===== Given information

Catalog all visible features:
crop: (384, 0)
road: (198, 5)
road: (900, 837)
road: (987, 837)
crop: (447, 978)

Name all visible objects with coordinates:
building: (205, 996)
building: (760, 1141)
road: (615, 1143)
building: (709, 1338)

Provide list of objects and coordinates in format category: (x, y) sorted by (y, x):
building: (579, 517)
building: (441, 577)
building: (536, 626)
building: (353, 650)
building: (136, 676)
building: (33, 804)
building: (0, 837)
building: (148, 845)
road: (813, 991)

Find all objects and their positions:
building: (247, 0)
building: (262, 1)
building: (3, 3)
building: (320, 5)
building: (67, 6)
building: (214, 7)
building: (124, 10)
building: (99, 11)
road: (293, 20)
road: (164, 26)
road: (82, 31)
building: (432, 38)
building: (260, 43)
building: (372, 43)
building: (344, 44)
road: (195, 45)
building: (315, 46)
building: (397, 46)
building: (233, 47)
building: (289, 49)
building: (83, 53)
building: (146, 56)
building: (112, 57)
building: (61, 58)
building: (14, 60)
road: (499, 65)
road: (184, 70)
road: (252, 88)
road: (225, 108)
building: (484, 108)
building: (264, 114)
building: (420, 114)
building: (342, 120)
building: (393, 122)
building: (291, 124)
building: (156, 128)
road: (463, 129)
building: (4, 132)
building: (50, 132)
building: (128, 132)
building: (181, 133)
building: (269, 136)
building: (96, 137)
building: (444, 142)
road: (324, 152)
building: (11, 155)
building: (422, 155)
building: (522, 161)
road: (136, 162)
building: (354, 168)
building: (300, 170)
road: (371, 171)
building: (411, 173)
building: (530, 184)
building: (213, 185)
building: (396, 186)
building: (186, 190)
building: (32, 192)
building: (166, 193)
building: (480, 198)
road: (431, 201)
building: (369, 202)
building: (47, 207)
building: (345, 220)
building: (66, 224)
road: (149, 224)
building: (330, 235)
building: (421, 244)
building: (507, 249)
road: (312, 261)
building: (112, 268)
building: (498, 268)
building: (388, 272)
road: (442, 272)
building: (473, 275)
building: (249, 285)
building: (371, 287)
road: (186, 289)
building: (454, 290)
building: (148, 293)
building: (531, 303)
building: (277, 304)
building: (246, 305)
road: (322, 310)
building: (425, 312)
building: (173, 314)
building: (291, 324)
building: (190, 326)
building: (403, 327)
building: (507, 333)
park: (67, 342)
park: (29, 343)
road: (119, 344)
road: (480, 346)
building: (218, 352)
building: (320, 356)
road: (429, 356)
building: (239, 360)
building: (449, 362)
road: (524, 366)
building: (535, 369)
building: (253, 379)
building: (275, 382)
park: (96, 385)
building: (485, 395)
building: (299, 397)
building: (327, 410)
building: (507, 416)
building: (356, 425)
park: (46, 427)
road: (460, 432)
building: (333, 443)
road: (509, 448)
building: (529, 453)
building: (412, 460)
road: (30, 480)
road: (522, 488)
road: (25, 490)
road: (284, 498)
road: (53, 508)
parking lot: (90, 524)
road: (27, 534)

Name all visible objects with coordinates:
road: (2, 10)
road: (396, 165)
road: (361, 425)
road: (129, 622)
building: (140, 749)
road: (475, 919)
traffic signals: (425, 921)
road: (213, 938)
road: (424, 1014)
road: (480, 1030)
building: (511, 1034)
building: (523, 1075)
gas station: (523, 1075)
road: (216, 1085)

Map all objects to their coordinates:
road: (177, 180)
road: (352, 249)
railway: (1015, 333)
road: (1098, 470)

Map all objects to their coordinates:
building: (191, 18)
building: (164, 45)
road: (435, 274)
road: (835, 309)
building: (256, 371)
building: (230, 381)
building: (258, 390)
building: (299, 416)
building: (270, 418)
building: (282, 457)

==========

### Aim of the exercise
Please repeat each entry exactly as written.

### Worked solution
Catalog all visible features:
crop: (384, 0)
road: (198, 5)
road: (900, 837)
road: (987, 837)
crop: (447, 978)

Name all visible objects with coordinates:
building: (205, 996)
building: (760, 1141)
road: (615, 1143)
building: (709, 1338)

Provide list of objects and coordinates in format category: (x, y) sorted by (y, x):
building: (579, 517)
building: (441, 577)
building: (536, 626)
building: (353, 650)
building: (136, 676)
building: (33, 804)
building: (0, 837)
building: (148, 845)
road: (813, 991)

Find all objects and their positions:
building: (247, 0)
building: (262, 1)
building: (3, 3)
building: (320, 5)
building: (67, 6)
building: (214, 7)
building: (124, 10)
building: (99, 11)
road: (293, 20)
road: (164, 26)
road: (82, 31)
building: (432, 38)
building: (260, 43)
building: (372, 43)
building: (344, 44)
road: (195, 45)
building: (315, 46)
building: (397, 46)
building: (233, 47)
building: (289, 49)
building: (83, 53)
building: (146, 56)
building: (112, 57)
building: (61, 58)
building: (14, 60)
road: (499, 65)
road: (184, 70)
road: (252, 88)
road: (225, 108)
building: (484, 108)
building: (264, 114)
building: (420, 114)
building: (342, 120)
building: (393, 122)
building: (291, 124)
building: (156, 128)
road: (463, 129)
building: (4, 132)
building: (50, 132)
building: (128, 132)
building: (181, 133)
building: (269, 136)
building: (96, 137)
building: (444, 142)
road: (324, 152)
building: (11, 155)
building: (422, 155)
building: (522, 161)
road: (136, 162)
building: (354, 168)
building: (300, 170)
road: (371, 171)
building: (411, 173)
building: (530, 184)
building: (213, 185)
building: (396, 186)
building: (186, 190)
building: (32, 192)
building: (166, 193)
building: (480, 198)
road: (431, 201)
building: (369, 202)
building: (47, 207)
building: (345, 220)
building: (66, 224)
road: (149, 224)
building: (330, 235)
building: (421, 244)
building: (507, 249)
road: (312, 261)
building: (112, 268)
building: (498, 268)
building: (388, 272)
road: (442, 272)
building: (473, 275)
building: (249, 285)
building: (371, 287)
road: (186, 289)
building: (454, 290)
building: (148, 293)
building: (531, 303)
building: (277, 304)
building: (246, 305)
road: (322, 310)
building: (425, 312)
building: (173, 314)
building: (291, 324)
building: (190, 326)
building: (403, 327)
building: (507, 333)
park: (67, 342)
park: (29, 343)
road: (119, 344)
road: (480, 346)
building: (218, 352)
building: (320, 356)
road: (429, 356)
building: (239, 360)
building: (449, 362)
road: (524, 366)
building: (535, 369)
building: (253, 379)
building: (275, 382)
park: (96, 385)
building: (485, 395)
building: (299, 397)
building: (327, 410)
building: (507, 416)
building: (356, 425)
park: (46, 427)
road: (460, 432)
building: (333, 443)
road: (509, 448)
building: (529, 453)
building: (412, 460)
road: (30, 480)
road: (522, 488)
road: (25, 490)
road: (284, 498)
road: (53, 508)
parking lot: (90, 524)
road: (27, 534)

Name all visible objects with coordinates:
road: (2, 10)
road: (396, 165)
road: (361, 425)
road: (129, 622)
building: (140, 749)
road: (475, 919)
traffic signals: (425, 921)
road: (213, 938)
road: (424, 1014)
road: (480, 1030)
building: (511, 1034)
building: (523, 1075)
gas station: (523, 1075)
road: (216, 1085)

Map all objects to their coordinates:
road: (177, 180)
road: (352, 249)
railway: (1015, 333)
road: (1098, 470)

Map all objects to their coordinates:
building: (191, 18)
building: (164, 45)
road: (435, 274)
road: (835, 309)
building: (256, 371)
building: (230, 381)
building: (258, 390)
building: (299, 416)
building: (270, 418)
building: (282, 457)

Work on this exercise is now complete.